TASK TO COMPLETE: Starting at the line with "S3: switch (GND, RESET)" and going on through the line with "TP1: none -> test point (NET4)", reproduce each line in the records below exactly and nothing more.

DATA PROVIDED section start

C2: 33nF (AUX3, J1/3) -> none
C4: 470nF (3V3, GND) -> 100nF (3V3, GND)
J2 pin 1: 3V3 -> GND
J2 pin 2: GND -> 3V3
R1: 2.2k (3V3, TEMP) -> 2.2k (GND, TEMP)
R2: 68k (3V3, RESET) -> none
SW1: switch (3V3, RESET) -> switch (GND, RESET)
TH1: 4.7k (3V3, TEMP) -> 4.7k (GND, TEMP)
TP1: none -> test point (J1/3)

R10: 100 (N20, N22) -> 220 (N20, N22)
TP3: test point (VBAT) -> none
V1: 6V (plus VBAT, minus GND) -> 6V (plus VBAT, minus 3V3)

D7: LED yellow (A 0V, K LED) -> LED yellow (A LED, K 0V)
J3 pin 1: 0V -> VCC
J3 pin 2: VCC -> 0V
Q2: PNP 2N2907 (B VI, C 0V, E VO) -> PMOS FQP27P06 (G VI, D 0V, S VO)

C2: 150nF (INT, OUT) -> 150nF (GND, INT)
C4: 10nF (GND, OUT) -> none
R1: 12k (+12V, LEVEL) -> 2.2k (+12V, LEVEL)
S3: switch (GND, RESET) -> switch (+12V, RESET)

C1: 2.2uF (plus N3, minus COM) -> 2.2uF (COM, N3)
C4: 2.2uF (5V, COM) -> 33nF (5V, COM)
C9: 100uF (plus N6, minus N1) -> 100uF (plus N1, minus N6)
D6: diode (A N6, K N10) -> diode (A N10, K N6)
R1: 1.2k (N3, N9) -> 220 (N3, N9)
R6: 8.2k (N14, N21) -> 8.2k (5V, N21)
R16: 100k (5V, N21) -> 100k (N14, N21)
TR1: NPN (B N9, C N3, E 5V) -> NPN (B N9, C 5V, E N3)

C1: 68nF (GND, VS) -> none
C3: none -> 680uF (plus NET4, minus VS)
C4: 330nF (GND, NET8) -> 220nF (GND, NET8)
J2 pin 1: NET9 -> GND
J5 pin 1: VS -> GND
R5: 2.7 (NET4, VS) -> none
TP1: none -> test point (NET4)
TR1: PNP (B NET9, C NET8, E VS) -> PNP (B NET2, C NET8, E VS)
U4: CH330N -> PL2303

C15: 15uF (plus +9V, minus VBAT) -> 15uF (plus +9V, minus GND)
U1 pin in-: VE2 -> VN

DATA PROVIDED section end

RESULT OF THE TASK:
S3: switch (GND, RESET) -> switch (+12V, RESET)

C1: 2.2uF (plus N3, minus COM) -> 2.2uF (COM, N3)
C4: 2.2uF (5V, COM) -> 33nF (5V, COM)
C9: 100uF (plus N6, minus N1) -> 100uF (plus N1, minus N6)
D6: diode (A N6, K N10) -> diode (A N10, K N6)
R1: 1.2k (N3, N9) -> 220 (N3, N9)
R6: 8.2k (N14, N21) -> 8.2k (5V, N21)
R16: 100k (5V, N21) -> 100k (N14, N21)
TR1: NPN (B N9, C N3, E 5V) -> NPN (B N9, C 5V, E N3)

C1: 68nF (GND, VS) -> none
C3: none -> 680uF (plus NET4, minus VS)
C4: 330nF (GND, NET8) -> 220nF (GND, NET8)
J2 pin 1: NET9 -> GND
J5 pin 1: VS -> GND
R5: 2.7 (NET4, VS) -> none
TP1: none -> test point (NET4)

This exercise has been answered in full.